HOW TO COMPLETE THIS TASK ▸ The output should consist solely of the line containing "brown rolling pin (469,614,601,641)" and the lines that follow it through the end of the data below.

Segment Start: EXERCISE INPUT

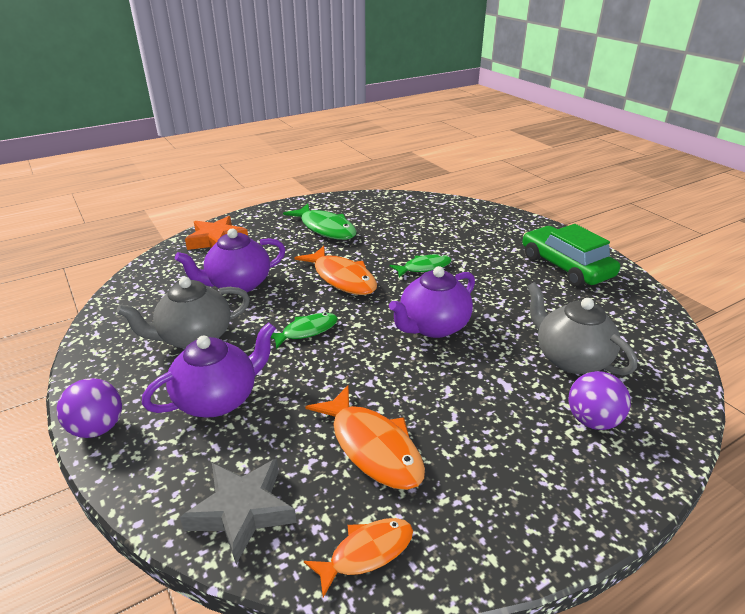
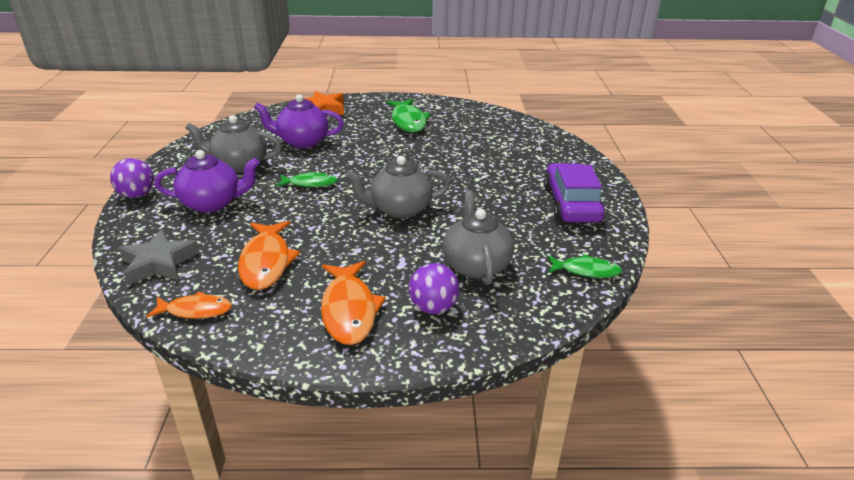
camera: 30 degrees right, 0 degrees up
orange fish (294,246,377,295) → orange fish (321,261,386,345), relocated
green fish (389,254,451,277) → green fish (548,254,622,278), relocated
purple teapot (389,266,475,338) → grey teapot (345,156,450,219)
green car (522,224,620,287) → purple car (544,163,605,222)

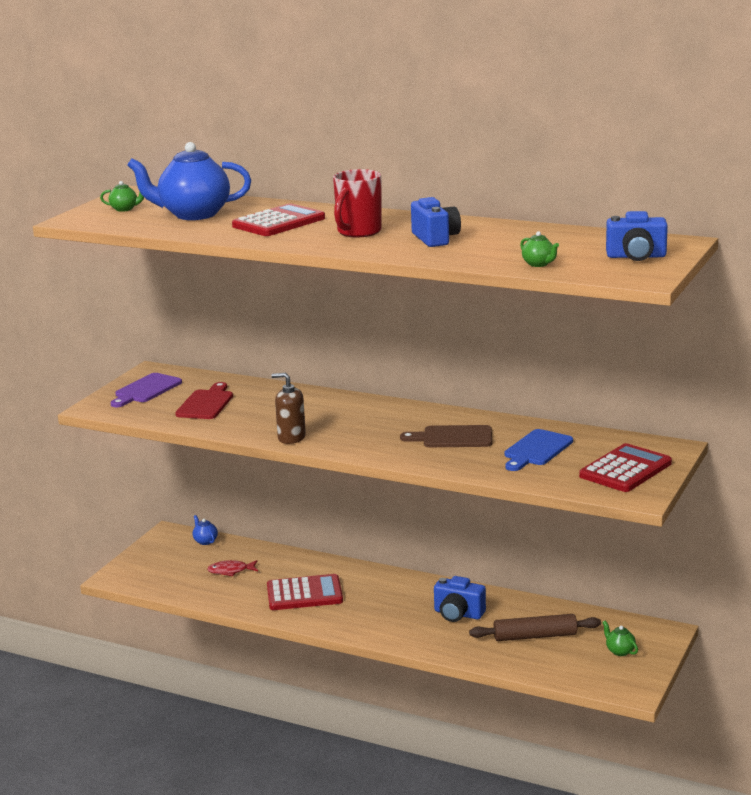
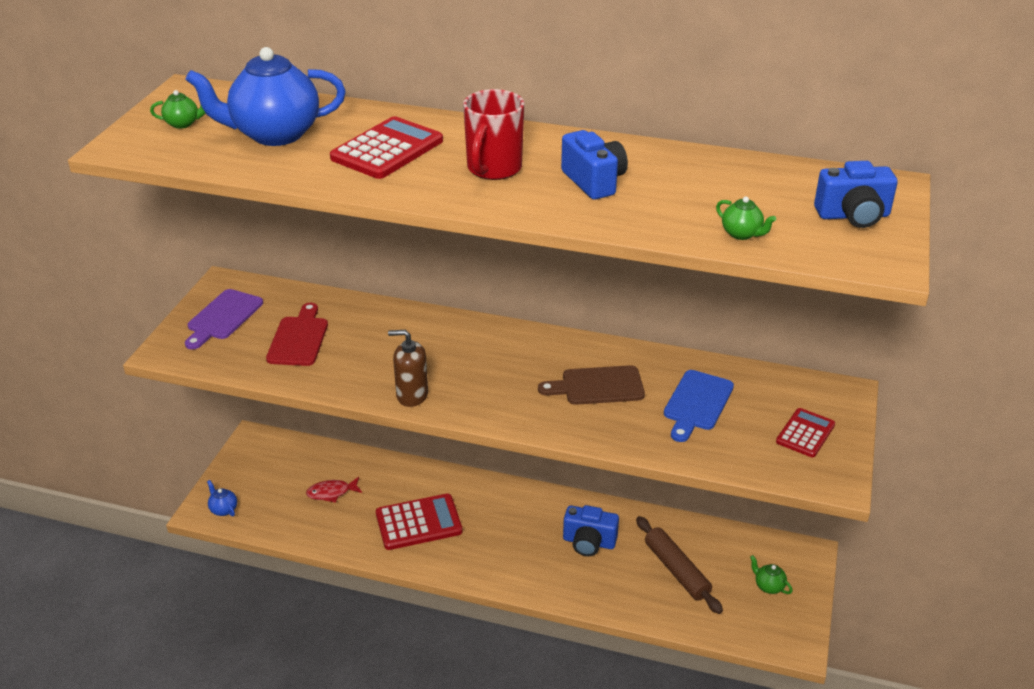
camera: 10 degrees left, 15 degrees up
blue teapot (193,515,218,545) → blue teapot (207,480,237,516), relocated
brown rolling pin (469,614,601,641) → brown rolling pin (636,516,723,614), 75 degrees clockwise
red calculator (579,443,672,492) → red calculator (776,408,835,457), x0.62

Segment End: EXERCISE INPUT

RESULT OF THE EXERCISE ▸
brown rolling pin (469,614,601,641) → brown rolling pin (636,516,723,614), 75 degrees clockwise
red calculator (579,443,672,492) → red calculator (776,408,835,457), x0.62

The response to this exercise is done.